> _YOUR GOAL_
Repeat all the lines below exactly, but omit the pictures.

*** DATA TO PROCESS Section Begins ***

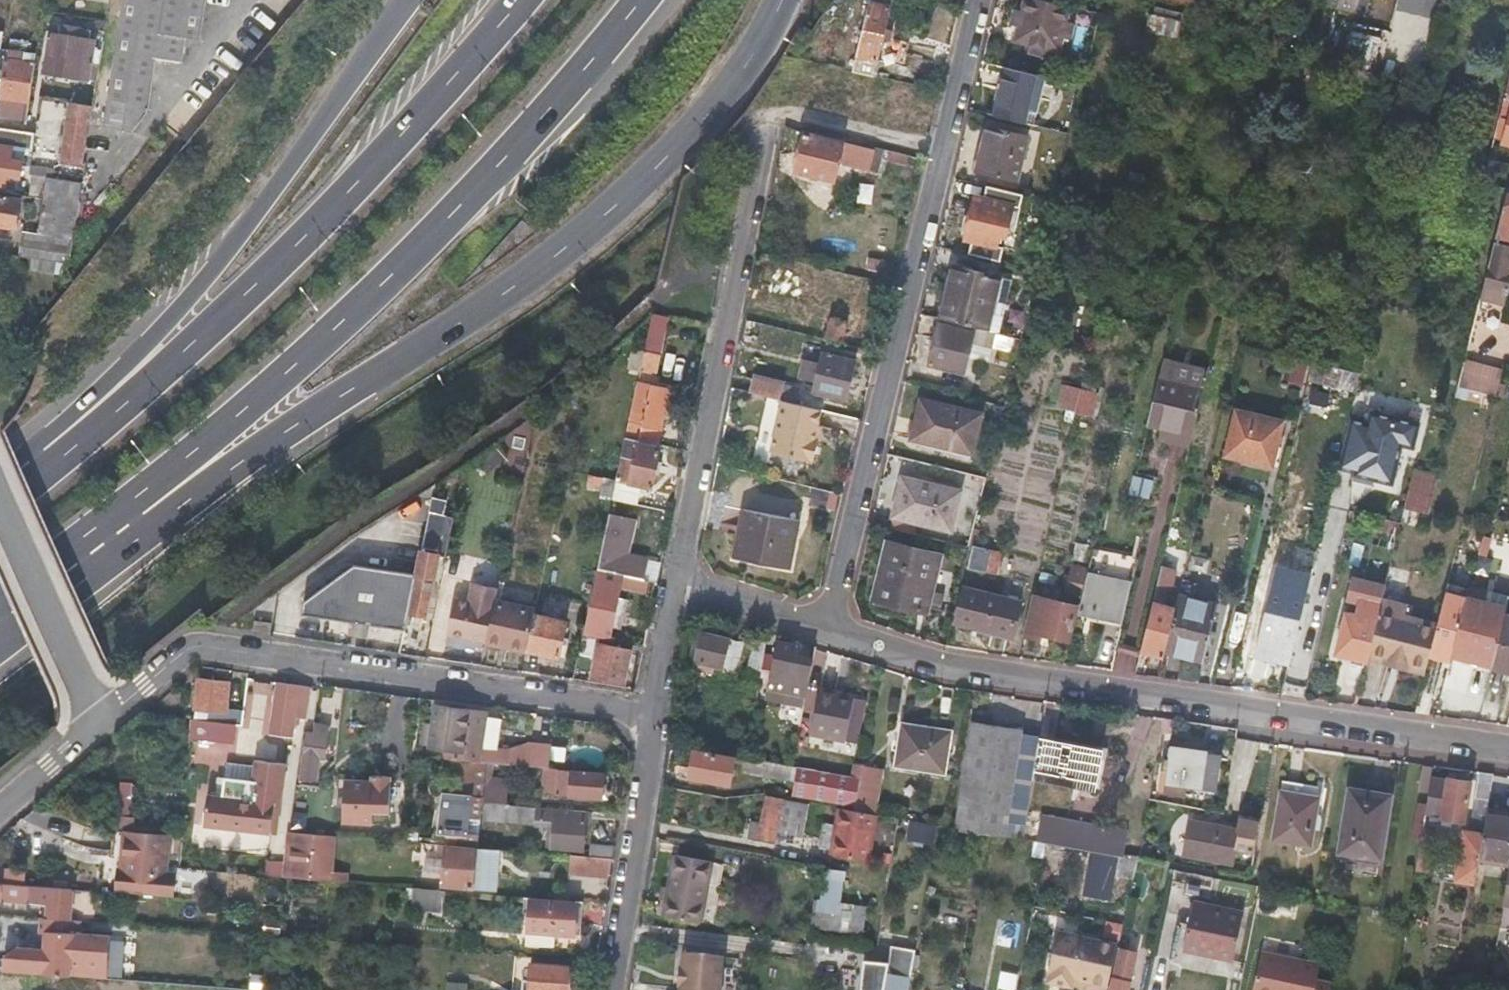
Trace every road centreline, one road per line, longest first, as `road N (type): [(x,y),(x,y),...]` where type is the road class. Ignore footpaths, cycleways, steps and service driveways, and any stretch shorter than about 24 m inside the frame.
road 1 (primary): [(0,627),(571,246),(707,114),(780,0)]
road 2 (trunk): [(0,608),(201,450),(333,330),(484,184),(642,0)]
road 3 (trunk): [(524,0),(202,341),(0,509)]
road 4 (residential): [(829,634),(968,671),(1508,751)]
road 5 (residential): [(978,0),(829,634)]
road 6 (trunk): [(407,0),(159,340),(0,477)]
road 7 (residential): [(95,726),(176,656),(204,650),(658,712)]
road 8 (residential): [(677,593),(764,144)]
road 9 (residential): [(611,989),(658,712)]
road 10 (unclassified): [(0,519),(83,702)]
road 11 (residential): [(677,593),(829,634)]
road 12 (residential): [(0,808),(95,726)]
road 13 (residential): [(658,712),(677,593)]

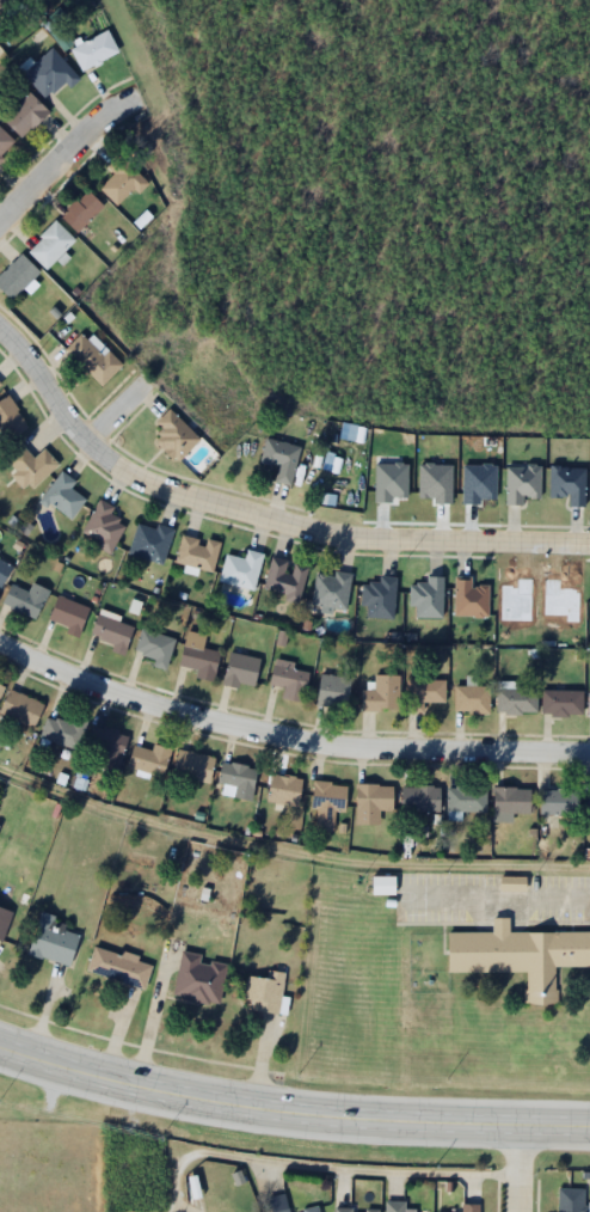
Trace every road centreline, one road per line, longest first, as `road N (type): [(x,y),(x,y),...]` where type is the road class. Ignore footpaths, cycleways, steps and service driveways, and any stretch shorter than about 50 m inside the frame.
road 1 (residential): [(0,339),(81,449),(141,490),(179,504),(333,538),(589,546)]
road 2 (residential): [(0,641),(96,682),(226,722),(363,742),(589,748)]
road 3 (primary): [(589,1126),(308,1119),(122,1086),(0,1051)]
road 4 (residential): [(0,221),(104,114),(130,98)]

*** DATA TO PROCESS Section Ends ***

> _ANSWER TO THIS PROBLEM_
Trace every road centreline, one road per line, longest first, as `road N (type): [(x,y),(x,y),...]` where type is the road class. Ignore footpaths, cycleways, steps and service driveways, and any stretch shorter than about 24 m inside the frame.
road 1 (primary): [(0,627),(571,246),(707,114),(780,0)]
road 2 (trunk): [(0,608),(201,450),(333,330),(484,184),(642,0)]
road 3 (trunk): [(524,0),(202,341),(0,509)]
road 4 (residential): [(829,634),(968,671),(1508,751)]
road 5 (residential): [(978,0),(829,634)]
road 6 (trunk): [(407,0),(159,340),(0,477)]
road 7 (residential): [(95,726),(176,656),(204,650),(658,712)]
road 8 (residential): [(677,593),(764,144)]
road 9 (residential): [(611,989),(658,712)]
road 10 (unclassified): [(0,519),(83,702)]
road 11 (residential): [(677,593),(829,634)]
road 12 (residential): [(0,808),(95,726)]
road 13 (residential): [(658,712),(677,593)]

Trace every road centreline, one road per line, longest first, as `road N (type): [(x,y),(x,y),...]` where type is the road class. Ignore footpaths, cycleways, steps and service driveways, and any stretch shorter than about 50 m inside the frame.
road 1 (residential): [(0,339),(81,449),(141,490),(179,504),(333,538),(589,546)]
road 2 (residential): [(0,641),(96,682),(226,722),(363,742),(589,748)]
road 3 (primary): [(589,1126),(308,1119),(122,1086),(0,1051)]
road 4 (residential): [(0,221),(104,114),(130,98)]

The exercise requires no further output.